Material for this exercise:

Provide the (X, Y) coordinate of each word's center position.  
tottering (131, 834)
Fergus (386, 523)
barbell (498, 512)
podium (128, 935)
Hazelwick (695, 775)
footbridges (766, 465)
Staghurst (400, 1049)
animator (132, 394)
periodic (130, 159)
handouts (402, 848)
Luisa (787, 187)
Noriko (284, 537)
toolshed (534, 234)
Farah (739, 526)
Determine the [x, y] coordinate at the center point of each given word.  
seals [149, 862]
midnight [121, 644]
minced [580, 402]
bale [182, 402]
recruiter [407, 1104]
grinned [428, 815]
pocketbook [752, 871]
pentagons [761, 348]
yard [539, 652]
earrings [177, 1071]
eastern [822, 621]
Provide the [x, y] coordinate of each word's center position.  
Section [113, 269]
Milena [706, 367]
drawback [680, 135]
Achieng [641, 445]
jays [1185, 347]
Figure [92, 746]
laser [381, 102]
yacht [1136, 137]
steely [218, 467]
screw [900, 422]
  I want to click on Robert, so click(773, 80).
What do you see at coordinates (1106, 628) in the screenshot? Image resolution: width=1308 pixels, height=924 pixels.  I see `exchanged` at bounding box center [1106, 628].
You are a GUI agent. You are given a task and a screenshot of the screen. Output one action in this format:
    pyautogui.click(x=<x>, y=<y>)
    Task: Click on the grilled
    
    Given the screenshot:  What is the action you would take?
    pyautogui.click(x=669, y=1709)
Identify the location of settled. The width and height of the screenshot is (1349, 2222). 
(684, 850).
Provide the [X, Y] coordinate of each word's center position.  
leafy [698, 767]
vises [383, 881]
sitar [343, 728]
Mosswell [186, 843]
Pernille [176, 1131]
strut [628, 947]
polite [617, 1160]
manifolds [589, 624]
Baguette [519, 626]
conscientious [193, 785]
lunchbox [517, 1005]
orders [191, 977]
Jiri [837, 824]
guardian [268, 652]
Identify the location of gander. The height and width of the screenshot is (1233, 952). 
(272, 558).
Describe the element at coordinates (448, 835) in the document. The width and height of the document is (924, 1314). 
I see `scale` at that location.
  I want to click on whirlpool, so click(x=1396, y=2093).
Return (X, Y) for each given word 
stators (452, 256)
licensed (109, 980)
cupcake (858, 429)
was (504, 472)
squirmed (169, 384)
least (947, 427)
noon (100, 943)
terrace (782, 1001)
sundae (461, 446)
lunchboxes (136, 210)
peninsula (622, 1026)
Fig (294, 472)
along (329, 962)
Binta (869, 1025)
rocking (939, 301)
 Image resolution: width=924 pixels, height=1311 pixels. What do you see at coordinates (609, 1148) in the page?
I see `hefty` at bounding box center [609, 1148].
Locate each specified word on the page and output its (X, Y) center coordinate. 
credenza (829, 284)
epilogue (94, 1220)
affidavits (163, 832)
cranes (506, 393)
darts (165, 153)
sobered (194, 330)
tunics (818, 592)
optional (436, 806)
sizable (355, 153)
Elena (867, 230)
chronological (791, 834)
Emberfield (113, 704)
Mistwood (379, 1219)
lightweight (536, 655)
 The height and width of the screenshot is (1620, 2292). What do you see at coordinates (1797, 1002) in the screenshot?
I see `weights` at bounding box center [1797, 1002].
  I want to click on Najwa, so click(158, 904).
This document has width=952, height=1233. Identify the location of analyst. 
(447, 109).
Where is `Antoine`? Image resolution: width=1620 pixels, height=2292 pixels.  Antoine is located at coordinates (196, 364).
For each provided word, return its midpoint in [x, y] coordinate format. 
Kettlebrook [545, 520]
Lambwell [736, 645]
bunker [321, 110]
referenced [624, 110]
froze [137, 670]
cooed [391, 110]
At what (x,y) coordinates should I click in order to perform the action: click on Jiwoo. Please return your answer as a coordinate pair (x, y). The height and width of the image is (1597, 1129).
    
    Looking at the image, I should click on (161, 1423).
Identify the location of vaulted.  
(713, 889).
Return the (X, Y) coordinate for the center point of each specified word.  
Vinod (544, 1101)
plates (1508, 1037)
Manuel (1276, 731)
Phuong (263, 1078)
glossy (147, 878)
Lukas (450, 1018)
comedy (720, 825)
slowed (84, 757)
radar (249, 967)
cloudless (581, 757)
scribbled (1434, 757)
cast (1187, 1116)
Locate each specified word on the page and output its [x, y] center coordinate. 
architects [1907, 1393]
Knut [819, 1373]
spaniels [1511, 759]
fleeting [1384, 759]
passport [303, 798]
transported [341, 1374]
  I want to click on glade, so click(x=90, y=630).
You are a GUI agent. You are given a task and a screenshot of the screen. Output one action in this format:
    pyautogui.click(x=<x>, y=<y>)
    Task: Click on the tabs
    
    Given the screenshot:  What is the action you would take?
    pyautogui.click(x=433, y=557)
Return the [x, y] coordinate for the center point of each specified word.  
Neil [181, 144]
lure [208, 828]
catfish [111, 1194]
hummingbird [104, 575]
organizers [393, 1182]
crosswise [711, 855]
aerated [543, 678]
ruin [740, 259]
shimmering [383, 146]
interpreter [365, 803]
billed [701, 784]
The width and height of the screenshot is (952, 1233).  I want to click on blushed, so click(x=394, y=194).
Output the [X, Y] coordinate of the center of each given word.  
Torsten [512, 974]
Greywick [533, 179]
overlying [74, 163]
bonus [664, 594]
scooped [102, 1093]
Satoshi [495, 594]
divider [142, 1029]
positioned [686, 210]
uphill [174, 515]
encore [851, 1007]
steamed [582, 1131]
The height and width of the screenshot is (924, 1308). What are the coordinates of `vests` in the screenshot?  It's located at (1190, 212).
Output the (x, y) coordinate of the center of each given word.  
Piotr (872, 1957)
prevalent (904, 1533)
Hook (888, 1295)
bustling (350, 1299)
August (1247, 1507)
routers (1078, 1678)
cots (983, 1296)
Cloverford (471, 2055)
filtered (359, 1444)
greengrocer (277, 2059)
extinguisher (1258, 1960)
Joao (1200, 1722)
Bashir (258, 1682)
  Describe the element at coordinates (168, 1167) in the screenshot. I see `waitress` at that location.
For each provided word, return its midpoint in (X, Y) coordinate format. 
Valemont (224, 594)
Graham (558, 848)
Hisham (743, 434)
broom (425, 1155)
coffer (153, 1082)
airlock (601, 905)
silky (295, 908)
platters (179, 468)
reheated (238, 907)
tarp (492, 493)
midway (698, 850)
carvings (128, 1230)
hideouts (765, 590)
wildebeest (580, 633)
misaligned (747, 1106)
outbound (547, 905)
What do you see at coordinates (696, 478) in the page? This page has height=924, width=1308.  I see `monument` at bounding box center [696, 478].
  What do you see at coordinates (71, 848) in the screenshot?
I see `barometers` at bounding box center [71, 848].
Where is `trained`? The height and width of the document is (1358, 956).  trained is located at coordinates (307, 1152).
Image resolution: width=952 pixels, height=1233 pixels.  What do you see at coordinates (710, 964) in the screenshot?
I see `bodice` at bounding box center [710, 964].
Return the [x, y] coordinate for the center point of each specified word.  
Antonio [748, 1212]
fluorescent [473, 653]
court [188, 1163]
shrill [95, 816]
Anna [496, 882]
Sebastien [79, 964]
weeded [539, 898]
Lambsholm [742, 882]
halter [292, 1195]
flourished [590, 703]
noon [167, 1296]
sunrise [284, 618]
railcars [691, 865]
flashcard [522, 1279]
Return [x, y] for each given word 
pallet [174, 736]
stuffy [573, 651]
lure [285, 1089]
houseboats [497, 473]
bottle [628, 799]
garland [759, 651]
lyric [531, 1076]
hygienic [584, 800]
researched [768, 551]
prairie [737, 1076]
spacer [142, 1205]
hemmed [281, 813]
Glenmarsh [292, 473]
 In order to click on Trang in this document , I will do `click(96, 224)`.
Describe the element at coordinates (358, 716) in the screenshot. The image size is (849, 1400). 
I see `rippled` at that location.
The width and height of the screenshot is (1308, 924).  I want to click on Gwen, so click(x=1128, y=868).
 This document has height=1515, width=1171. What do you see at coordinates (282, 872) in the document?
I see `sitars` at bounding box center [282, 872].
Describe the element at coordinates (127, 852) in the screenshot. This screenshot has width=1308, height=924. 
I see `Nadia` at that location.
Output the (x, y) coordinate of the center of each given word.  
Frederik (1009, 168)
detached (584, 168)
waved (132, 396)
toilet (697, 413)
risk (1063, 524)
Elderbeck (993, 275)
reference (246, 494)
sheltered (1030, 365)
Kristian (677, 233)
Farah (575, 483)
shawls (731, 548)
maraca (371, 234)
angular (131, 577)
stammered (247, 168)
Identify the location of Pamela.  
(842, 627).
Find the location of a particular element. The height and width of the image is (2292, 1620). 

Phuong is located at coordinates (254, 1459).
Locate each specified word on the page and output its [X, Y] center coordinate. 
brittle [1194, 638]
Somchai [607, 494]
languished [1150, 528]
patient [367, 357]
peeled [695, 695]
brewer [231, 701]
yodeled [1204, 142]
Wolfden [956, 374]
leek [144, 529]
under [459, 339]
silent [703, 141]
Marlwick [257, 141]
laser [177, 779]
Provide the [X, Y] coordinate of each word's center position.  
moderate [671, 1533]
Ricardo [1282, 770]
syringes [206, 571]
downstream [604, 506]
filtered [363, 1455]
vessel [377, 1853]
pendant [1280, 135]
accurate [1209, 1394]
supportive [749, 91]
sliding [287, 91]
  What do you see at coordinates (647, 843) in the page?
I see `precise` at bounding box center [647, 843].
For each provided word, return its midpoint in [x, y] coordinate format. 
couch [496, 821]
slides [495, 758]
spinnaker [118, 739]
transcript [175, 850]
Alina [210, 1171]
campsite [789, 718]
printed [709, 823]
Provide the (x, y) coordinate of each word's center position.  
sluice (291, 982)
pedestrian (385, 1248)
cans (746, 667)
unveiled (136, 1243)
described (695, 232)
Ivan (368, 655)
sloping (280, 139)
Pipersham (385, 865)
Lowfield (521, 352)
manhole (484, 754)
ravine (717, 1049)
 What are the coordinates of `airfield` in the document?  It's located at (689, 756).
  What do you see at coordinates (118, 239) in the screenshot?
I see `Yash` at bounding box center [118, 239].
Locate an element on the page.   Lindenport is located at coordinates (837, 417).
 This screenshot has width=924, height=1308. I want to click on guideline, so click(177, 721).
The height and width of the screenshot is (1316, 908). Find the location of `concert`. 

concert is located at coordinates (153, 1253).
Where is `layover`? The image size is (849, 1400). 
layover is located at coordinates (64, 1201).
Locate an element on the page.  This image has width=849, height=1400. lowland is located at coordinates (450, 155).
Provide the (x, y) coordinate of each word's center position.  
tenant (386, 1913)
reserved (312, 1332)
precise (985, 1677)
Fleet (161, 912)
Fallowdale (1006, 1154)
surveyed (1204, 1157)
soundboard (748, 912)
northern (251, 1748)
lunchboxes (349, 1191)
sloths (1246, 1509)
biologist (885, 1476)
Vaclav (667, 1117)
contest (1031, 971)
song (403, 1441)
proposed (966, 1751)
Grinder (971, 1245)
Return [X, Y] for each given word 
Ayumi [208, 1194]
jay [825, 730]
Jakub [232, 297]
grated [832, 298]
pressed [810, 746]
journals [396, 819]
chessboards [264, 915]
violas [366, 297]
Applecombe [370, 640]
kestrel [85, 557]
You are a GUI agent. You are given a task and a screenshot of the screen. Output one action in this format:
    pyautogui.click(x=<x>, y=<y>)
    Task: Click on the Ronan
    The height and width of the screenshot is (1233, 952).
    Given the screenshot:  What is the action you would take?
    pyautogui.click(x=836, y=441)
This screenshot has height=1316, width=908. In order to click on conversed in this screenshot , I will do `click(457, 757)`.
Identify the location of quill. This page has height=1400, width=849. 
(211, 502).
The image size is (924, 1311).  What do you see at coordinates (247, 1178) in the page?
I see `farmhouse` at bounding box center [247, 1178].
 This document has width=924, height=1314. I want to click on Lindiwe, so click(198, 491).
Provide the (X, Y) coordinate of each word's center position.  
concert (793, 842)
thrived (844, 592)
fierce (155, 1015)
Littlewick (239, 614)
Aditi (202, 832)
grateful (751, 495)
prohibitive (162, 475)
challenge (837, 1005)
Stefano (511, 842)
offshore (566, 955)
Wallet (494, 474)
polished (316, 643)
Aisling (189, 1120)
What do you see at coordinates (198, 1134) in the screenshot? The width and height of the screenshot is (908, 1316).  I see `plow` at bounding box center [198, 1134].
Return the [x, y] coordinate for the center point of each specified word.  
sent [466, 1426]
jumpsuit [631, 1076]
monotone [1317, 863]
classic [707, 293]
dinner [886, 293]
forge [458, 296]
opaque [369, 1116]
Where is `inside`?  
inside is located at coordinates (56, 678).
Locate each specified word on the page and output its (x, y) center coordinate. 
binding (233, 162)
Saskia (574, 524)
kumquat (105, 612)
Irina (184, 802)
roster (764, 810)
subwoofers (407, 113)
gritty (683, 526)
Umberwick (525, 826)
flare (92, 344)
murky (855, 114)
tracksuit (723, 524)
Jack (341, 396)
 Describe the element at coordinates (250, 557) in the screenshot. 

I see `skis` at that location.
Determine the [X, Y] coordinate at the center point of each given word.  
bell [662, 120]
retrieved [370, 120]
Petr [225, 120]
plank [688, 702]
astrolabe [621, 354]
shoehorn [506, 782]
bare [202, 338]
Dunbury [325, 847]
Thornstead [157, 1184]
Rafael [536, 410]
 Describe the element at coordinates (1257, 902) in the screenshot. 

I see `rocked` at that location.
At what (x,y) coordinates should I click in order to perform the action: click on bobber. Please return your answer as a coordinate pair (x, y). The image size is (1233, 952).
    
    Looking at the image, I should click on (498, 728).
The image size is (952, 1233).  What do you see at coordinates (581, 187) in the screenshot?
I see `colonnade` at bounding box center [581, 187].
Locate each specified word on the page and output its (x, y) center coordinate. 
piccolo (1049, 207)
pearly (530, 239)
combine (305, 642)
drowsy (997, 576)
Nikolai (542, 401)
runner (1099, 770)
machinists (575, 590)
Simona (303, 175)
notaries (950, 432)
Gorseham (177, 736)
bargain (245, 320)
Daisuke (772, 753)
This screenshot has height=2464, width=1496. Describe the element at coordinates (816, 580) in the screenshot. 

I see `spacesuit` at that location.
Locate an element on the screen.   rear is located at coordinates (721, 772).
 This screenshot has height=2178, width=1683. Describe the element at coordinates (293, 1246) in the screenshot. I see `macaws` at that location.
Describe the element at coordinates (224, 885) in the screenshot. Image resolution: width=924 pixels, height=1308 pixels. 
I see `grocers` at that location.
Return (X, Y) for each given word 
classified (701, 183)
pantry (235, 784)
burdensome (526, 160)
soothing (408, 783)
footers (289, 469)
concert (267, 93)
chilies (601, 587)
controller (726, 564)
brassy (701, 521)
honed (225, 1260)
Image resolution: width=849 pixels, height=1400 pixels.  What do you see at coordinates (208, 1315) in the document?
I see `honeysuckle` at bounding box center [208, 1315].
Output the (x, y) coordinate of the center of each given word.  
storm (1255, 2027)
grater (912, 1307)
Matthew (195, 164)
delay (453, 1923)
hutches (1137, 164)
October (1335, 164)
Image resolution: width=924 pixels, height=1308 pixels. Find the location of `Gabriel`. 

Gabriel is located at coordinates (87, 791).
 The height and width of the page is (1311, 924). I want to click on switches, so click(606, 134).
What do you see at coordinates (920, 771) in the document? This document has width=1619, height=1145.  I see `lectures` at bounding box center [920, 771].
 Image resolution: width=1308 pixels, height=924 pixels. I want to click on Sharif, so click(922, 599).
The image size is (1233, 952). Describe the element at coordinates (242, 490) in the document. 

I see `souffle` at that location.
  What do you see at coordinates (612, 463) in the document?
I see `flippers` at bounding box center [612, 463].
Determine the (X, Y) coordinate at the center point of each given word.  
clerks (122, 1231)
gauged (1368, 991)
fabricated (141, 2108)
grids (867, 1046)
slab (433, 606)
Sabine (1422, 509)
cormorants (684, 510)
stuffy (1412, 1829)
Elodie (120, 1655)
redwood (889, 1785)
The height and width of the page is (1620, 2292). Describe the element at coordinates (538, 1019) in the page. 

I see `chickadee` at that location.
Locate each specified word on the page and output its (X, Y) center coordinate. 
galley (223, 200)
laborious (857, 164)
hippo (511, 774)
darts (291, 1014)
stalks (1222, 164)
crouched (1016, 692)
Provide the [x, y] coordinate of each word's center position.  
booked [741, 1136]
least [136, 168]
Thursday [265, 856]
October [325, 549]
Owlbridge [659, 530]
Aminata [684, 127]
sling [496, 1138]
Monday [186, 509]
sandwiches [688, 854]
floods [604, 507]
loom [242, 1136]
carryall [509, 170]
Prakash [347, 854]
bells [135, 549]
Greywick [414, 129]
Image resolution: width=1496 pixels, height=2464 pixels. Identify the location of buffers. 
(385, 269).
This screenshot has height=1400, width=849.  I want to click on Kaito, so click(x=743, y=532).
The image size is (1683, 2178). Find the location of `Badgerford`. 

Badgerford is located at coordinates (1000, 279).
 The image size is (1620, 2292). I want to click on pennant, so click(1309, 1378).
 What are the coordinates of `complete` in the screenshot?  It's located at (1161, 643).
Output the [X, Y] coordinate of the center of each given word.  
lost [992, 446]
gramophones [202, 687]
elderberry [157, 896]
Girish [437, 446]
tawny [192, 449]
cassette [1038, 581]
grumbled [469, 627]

Exercise instructions:
Reproduce everything from the start of the records down to the line containing "strut [628, 947]", switching "toolshed" to "woodshed" and leaving all else unchanged.

Response:
Provide the (X, Y) coordinate of each word's center position.  
tottering (131, 834)
Fergus (386, 523)
barbell (498, 512)
podium (128, 935)
Hazelwick (695, 775)
footbridges (766, 465)
Staghurst (400, 1049)
animator (132, 394)
periodic (130, 159)
handouts (402, 848)
Luisa (787, 187)
Noriko (284, 537)
woodshed (534, 234)
Farah (739, 526)
Determine the [x, y] coordinate at the center point of each given word.  
seals [149, 862]
midnight [121, 644]
minced [580, 402]
bale [182, 402]
recruiter [407, 1104]
grinned [428, 815]
pocketbook [752, 871]
pentagons [761, 348]
yard [539, 652]
earrings [177, 1071]
eastern [822, 621]
Provide the [x, y] coordinate of each word's center position.  
Section [113, 269]
Milena [706, 367]
drawback [680, 135]
Achieng [641, 445]
jays [1185, 347]
Figure [92, 746]
laser [381, 102]
yacht [1136, 137]
steely [218, 467]
screw [900, 422]
  I want to click on Robert, so click(773, 80).
What do you see at coordinates (1106, 628) in the screenshot? Image resolution: width=1308 pixels, height=924 pixels.  I see `exchanged` at bounding box center [1106, 628].
You are a GUI agent. You are given a task and a screenshot of the screen. Output one action in this format:
    pyautogui.click(x=<x>, y=<y>)
    Task: Click on the grilled
    
    Given the screenshot:  What is the action you would take?
    pyautogui.click(x=669, y=1709)
Identify the location of settled. The width and height of the screenshot is (1349, 2222). 
(684, 850).
Provide the [X, Y] coordinate of each word's center position.  
leafy [698, 767]
vises [383, 881]
sitar [343, 728]
Mosswell [186, 843]
Pernille [176, 1131]
strut [628, 947]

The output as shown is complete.